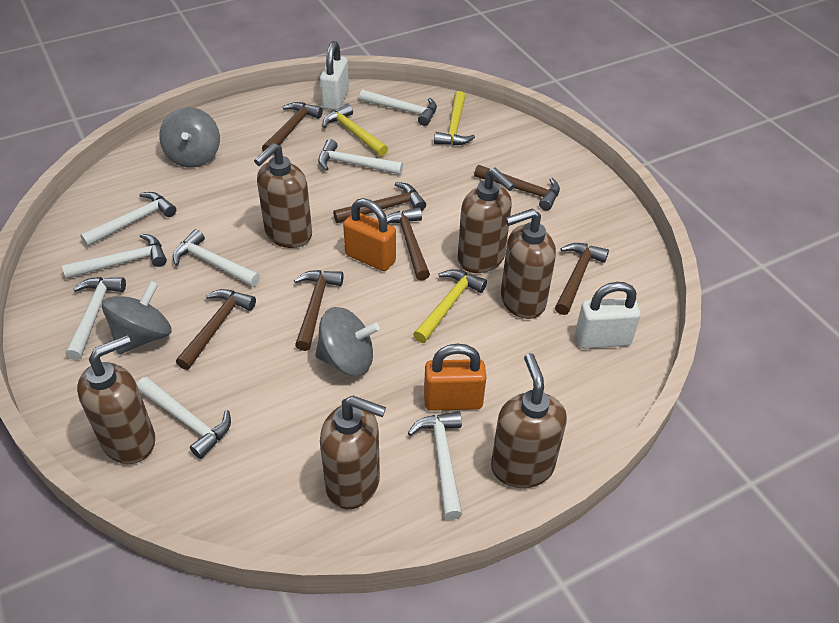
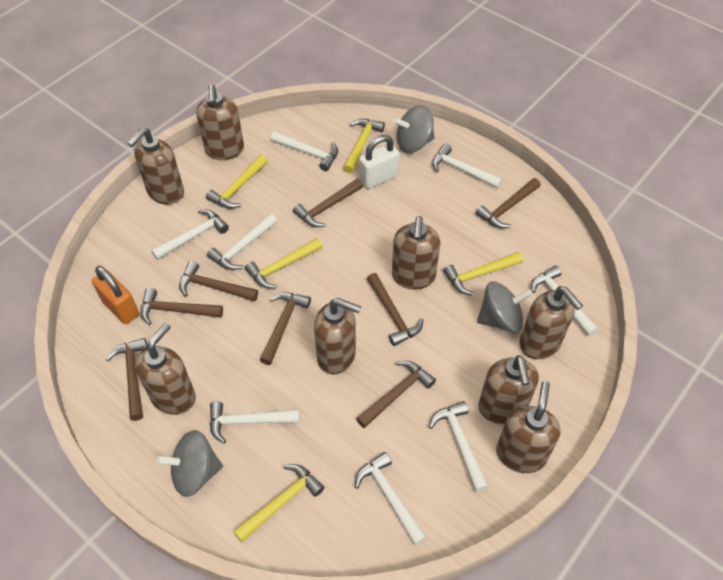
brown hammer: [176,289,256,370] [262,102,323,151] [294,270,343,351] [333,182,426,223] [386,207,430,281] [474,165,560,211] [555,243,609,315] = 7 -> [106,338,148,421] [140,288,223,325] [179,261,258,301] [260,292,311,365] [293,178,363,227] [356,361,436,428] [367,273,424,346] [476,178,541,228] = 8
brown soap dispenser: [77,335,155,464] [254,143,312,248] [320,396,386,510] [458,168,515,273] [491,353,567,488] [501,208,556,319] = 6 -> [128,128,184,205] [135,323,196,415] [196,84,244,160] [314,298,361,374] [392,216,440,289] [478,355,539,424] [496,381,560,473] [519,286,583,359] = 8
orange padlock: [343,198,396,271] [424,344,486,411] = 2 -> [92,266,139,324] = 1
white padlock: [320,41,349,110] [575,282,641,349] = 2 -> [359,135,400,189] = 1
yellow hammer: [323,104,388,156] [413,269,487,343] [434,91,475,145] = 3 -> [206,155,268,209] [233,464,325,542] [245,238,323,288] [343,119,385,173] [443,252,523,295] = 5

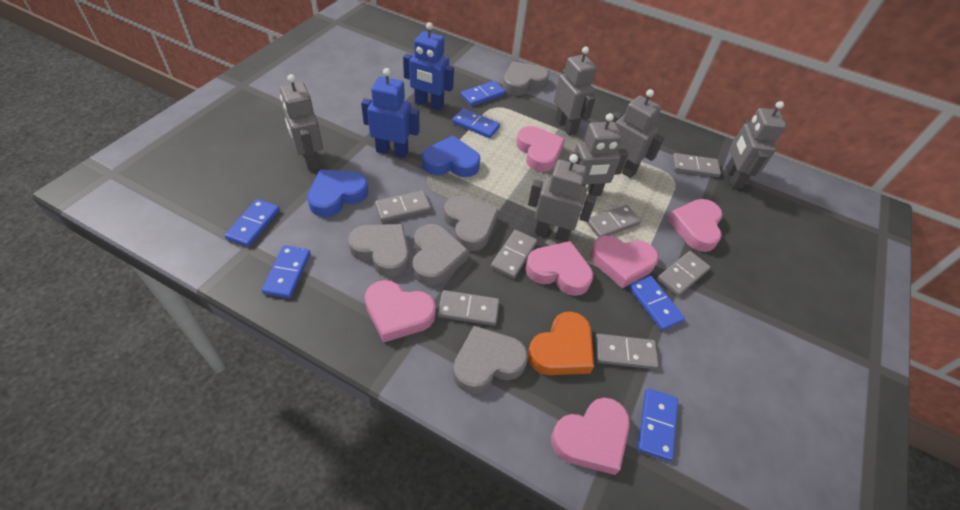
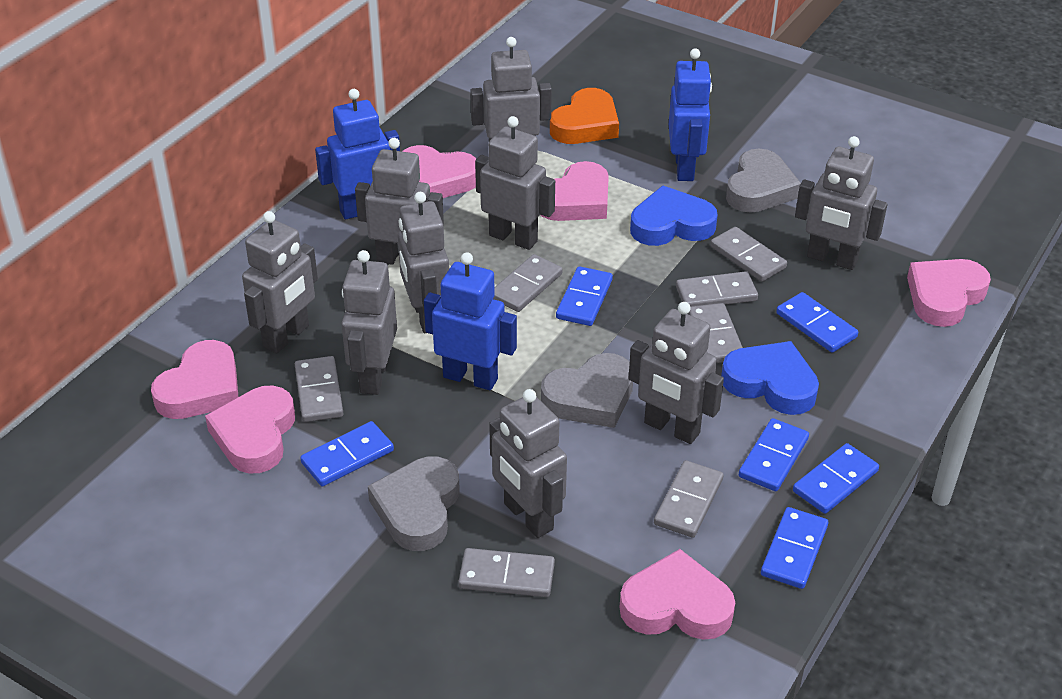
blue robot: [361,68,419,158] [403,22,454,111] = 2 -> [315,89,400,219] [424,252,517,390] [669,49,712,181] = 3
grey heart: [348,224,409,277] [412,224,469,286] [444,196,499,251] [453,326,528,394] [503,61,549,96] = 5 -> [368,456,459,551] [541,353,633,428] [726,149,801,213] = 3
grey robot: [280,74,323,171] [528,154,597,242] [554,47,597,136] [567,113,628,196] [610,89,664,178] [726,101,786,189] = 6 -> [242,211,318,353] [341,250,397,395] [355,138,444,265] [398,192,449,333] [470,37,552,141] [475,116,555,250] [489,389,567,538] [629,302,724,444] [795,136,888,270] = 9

---

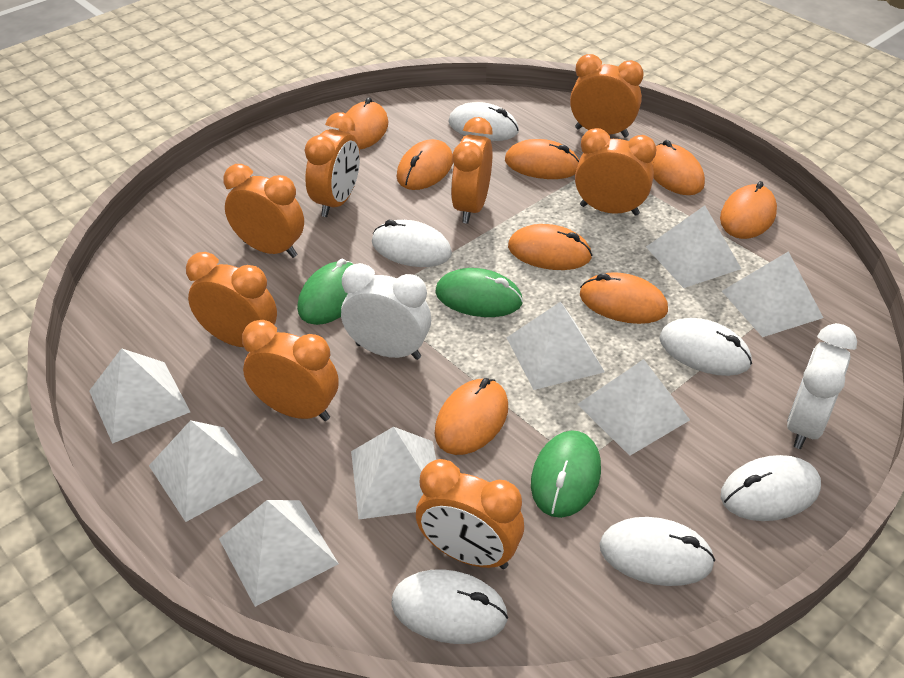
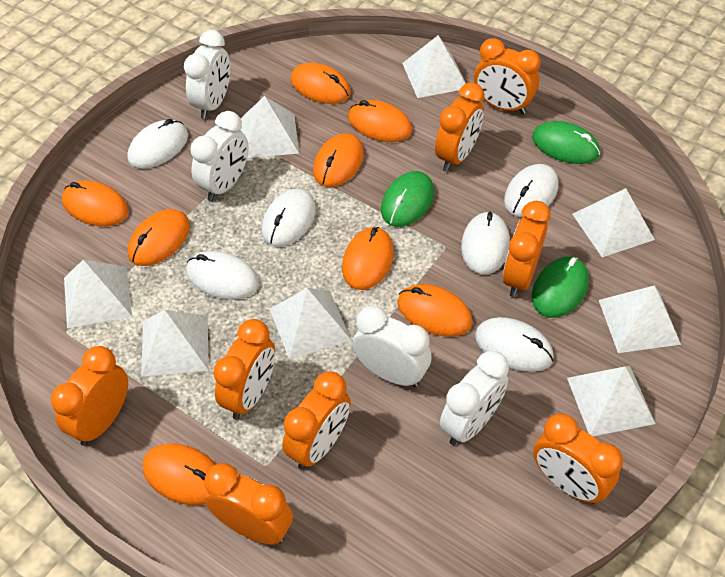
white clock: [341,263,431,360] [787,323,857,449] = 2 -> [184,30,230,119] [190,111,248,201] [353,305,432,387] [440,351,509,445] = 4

● **ACTIVITY**
All lines above from the one containing "orange padlock: [343,198,396,271]" up to and including the one containing "grey robot: [280,74,323,171]" are to be set down exactly, and nothing else. Leave images out.

● **COMPLETED EXERCISE**
orange padlock: [343,198,396,271] [424,344,486,411] = 2 -> [92,266,139,324] = 1
white padlock: [320,41,349,110] [575,282,641,349] = 2 -> [359,135,400,189] = 1
yellow hammer: [323,104,388,156] [413,269,487,343] [434,91,475,145] = 3 -> [206,155,268,209] [233,464,325,542] [245,238,323,288] [343,119,385,173] [443,252,523,295] = 5

blue robot: [361,68,419,158] [403,22,454,111] = 2 -> [315,89,400,219] [424,252,517,390] [669,49,712,181] = 3
grey heart: [348,224,409,277] [412,224,469,286] [444,196,499,251] [453,326,528,394] [503,61,549,96] = 5 -> [368,456,459,551] [541,353,633,428] [726,149,801,213] = 3
grey robot: [280,74,323,171] [528,154,597,242] [554,47,597,136] [567,113,628,196] [610,89,664,178] [726,101,786,189] = 6 -> [242,211,318,353] [341,250,397,395] [355,138,444,265] [398,192,449,333] [470,37,552,141] [475,116,555,250] [489,389,567,538] [629,302,724,444] [795,136,888,270] = 9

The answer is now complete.